WHAT IS NEEDED
Pull out every line from the listing that has the word "blood".

— Start of ROWS —

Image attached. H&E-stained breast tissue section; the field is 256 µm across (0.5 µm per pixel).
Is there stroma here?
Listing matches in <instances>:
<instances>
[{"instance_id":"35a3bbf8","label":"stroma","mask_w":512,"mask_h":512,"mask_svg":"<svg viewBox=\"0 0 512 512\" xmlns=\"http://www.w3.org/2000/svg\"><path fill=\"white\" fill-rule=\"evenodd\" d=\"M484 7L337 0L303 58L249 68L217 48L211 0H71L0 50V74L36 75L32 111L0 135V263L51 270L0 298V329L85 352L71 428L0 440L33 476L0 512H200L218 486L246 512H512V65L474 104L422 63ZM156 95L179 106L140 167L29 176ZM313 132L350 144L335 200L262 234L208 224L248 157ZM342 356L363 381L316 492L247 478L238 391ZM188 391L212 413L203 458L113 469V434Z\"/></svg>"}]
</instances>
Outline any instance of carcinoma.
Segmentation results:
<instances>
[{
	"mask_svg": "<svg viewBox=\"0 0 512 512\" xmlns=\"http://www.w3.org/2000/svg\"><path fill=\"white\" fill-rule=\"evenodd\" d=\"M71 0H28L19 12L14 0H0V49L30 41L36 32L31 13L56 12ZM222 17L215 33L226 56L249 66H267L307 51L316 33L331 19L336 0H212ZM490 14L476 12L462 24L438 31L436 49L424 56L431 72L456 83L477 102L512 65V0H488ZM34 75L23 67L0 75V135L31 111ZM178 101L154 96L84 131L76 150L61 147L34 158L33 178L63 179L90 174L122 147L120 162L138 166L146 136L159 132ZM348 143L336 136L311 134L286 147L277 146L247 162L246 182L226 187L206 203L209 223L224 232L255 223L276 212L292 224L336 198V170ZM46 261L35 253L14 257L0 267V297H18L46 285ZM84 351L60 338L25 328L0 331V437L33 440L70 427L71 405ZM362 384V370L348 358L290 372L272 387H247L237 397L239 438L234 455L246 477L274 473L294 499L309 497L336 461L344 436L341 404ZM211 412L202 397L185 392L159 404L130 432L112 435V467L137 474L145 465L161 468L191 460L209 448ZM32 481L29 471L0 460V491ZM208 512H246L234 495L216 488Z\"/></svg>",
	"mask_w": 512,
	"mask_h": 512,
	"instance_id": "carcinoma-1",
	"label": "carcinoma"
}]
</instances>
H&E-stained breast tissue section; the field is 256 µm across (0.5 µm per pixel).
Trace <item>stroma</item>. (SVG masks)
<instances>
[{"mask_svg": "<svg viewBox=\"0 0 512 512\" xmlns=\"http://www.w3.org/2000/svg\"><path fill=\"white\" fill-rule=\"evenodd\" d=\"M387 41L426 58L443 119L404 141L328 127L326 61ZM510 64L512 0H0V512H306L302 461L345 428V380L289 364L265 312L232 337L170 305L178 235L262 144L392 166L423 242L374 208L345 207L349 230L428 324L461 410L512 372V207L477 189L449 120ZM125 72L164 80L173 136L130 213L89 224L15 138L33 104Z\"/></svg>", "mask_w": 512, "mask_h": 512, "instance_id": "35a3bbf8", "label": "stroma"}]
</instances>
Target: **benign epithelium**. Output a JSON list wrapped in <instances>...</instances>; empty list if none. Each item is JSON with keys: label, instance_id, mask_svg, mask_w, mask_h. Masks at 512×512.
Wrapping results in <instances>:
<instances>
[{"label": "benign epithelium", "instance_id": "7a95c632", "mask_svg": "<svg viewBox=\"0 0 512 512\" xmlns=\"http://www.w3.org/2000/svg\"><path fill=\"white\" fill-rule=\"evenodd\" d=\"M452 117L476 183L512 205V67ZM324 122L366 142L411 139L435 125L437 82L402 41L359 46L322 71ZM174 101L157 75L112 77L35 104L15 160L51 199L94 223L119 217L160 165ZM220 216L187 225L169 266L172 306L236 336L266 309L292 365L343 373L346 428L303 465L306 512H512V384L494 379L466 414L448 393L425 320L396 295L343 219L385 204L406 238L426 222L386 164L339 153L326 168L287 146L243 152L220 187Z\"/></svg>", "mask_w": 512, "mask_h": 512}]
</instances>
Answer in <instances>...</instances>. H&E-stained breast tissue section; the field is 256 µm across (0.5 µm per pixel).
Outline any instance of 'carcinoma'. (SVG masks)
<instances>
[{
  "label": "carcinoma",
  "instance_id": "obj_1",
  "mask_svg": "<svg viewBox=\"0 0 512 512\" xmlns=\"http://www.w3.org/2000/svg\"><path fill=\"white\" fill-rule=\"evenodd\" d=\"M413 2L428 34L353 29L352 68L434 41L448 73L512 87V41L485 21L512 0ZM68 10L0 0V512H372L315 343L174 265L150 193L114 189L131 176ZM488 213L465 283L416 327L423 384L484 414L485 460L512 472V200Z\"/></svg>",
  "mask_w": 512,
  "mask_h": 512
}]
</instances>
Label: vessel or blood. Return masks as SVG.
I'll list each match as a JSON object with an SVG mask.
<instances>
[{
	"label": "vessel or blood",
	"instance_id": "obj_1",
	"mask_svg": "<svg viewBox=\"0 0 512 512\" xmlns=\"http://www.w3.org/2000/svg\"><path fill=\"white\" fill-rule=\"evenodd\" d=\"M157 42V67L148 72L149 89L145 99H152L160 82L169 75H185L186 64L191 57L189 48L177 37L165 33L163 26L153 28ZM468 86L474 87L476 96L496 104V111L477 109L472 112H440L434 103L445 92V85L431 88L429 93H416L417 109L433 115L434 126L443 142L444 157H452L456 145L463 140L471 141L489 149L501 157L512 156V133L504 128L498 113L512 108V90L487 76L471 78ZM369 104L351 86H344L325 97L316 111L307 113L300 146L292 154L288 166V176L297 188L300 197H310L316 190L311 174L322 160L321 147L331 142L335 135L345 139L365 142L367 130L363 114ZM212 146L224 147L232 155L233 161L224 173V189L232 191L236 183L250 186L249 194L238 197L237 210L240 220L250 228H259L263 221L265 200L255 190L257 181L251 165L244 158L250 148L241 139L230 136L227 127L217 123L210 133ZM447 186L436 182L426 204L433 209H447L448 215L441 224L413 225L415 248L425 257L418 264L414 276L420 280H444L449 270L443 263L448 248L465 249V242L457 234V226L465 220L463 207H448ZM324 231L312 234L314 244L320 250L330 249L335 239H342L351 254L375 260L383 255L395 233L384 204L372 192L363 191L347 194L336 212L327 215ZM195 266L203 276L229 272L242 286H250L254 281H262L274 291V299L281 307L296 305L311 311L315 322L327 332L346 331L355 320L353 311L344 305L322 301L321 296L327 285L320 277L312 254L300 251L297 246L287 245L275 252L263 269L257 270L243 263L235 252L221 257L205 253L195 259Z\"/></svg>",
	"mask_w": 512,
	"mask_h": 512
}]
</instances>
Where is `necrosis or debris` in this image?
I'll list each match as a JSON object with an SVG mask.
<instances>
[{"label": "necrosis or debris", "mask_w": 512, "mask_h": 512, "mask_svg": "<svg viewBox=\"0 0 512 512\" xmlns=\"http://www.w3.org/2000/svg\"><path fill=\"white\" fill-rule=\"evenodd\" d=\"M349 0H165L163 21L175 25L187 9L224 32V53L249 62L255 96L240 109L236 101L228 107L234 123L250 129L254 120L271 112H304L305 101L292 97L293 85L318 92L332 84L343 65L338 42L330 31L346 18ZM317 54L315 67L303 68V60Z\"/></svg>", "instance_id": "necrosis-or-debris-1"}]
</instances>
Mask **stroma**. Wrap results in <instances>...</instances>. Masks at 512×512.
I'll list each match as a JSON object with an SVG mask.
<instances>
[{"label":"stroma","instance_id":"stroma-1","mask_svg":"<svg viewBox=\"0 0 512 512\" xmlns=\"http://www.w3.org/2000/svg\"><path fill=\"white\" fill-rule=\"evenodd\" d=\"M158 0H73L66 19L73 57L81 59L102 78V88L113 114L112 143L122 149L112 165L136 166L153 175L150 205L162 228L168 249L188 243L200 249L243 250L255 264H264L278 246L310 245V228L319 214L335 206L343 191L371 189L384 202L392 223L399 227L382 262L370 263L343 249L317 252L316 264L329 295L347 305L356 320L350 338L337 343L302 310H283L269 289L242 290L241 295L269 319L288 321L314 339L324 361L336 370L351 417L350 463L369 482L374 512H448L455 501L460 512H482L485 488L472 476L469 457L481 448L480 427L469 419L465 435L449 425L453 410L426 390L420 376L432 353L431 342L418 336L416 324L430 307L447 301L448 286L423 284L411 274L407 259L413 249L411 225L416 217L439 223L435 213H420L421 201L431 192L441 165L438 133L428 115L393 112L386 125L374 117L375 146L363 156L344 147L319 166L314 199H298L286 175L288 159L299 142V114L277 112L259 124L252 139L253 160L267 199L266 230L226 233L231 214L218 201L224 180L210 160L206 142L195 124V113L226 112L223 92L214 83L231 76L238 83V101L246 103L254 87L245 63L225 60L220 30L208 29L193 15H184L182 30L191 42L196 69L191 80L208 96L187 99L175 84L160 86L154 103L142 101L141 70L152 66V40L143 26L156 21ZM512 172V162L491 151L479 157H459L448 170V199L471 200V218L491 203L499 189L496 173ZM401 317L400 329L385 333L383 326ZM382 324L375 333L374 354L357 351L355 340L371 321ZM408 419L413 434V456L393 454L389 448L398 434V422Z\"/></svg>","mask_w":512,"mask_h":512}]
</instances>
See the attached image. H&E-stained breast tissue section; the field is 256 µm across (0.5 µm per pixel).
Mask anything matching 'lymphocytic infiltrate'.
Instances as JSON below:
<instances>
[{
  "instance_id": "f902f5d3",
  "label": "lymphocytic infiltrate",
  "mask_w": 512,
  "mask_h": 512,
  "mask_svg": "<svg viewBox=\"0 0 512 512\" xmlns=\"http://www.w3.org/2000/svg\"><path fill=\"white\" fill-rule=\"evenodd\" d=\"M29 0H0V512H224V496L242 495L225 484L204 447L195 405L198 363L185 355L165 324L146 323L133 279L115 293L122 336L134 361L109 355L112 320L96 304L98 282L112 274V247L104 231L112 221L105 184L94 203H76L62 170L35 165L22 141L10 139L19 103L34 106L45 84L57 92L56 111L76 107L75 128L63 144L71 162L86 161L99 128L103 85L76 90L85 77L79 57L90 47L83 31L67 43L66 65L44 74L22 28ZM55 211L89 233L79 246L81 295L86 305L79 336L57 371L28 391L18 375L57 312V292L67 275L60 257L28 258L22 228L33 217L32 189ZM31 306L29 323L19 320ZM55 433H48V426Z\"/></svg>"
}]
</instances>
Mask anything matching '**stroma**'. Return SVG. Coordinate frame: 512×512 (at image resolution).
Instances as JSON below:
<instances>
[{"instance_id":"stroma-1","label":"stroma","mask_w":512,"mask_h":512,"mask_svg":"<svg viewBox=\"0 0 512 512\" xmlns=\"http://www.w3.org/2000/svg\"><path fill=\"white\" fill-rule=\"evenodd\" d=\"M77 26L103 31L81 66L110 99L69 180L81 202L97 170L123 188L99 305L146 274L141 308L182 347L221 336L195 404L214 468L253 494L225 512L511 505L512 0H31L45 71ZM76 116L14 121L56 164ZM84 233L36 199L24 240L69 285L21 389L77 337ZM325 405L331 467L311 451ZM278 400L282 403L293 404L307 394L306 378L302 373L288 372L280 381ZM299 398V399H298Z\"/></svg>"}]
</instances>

— End of ROWS —

RIGHT ANSWER
Label: vessel or blood. Return masks as SVG.
	"label": "vessel or blood",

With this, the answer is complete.